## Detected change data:
────────────────────

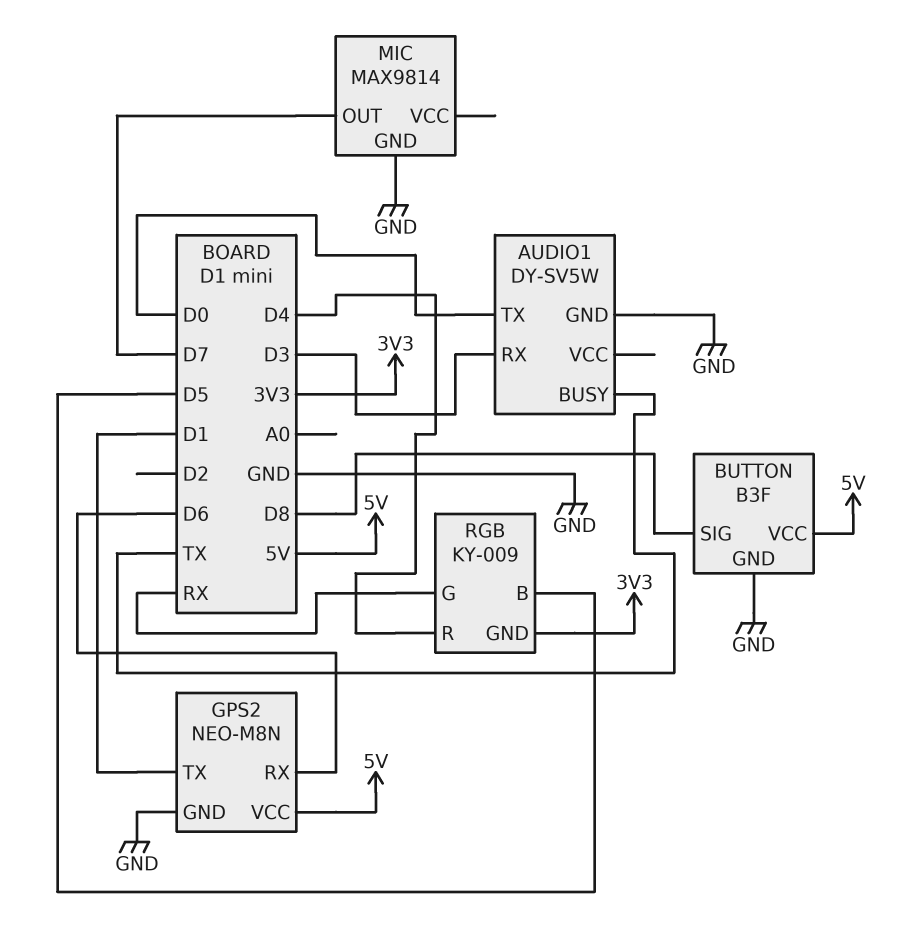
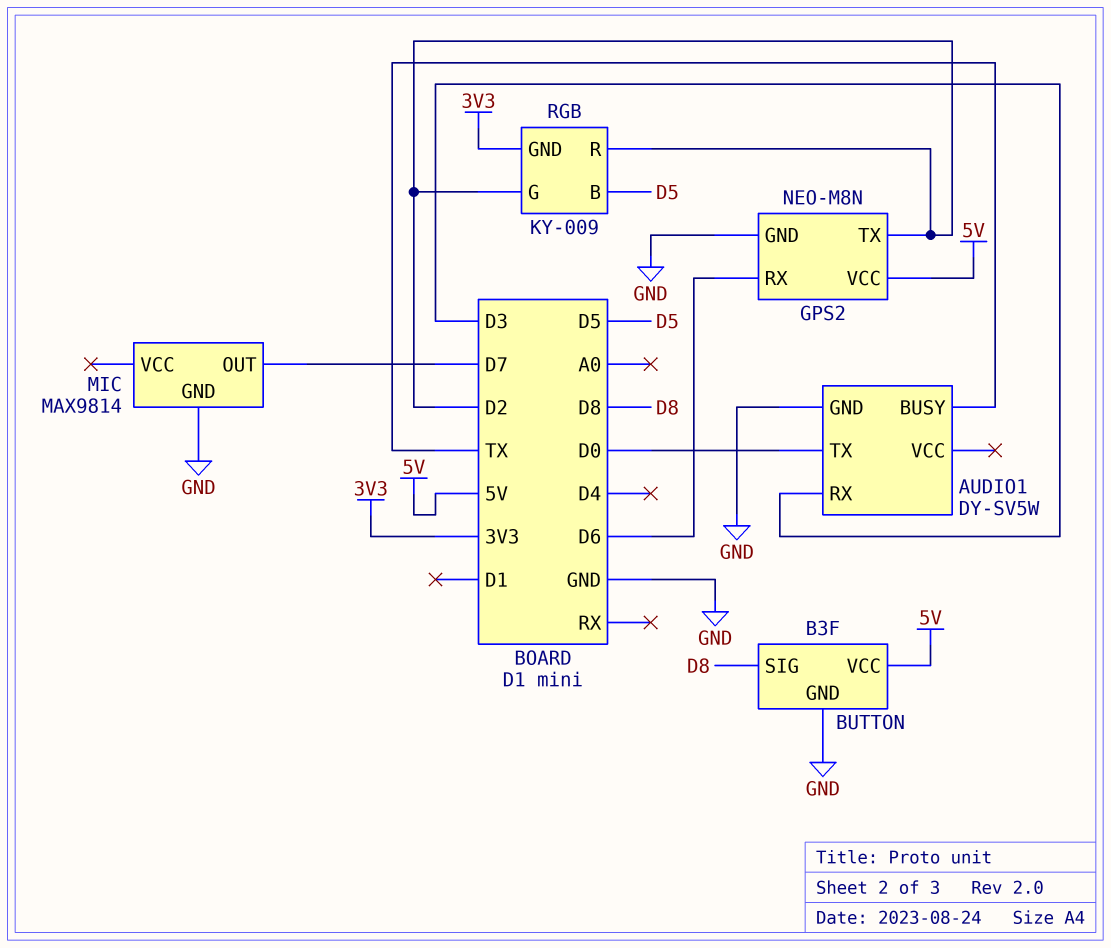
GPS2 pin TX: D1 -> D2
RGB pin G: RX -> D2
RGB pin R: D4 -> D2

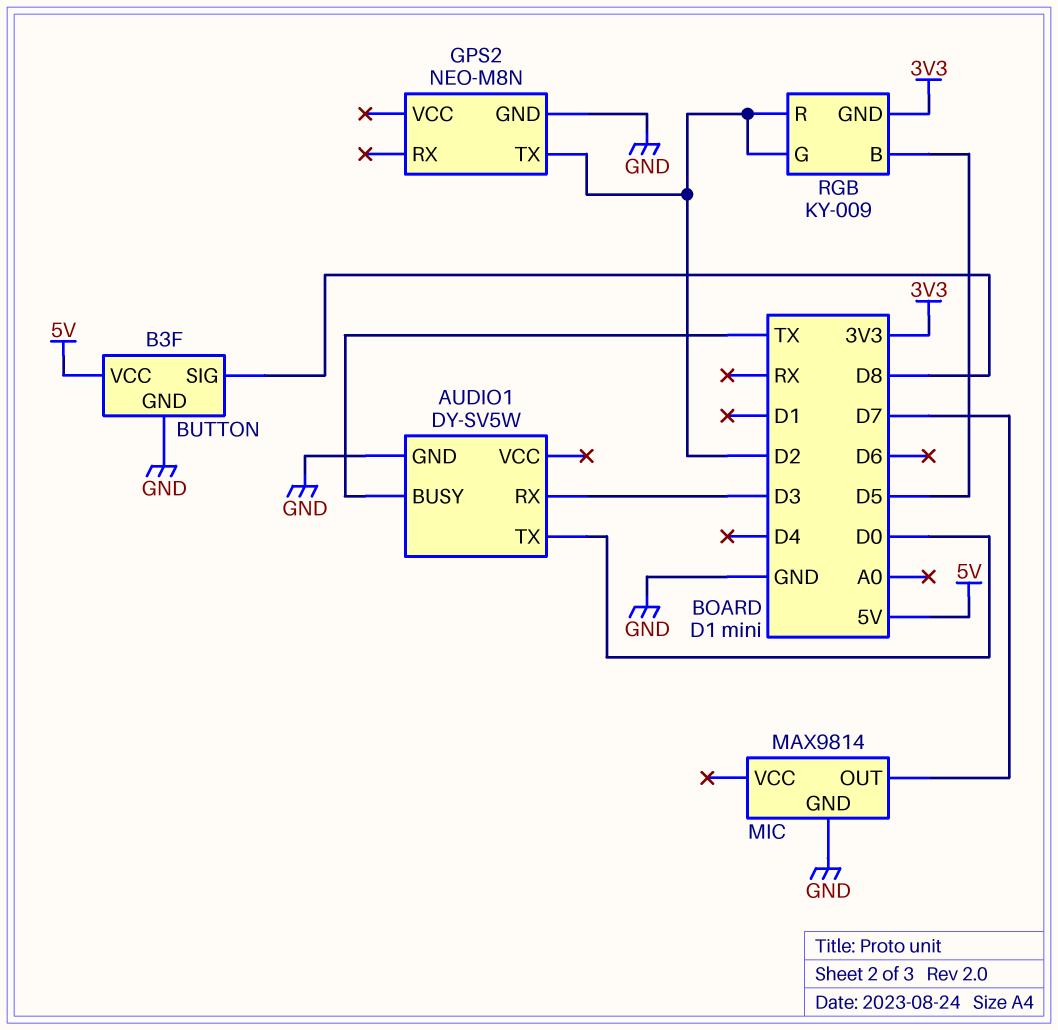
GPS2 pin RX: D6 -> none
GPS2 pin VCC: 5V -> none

────────────────────

## Task to carry out:
The string "none" may appear in the entries. Say how many lines contain it, as a bare number.

## Solution for this exercise:
2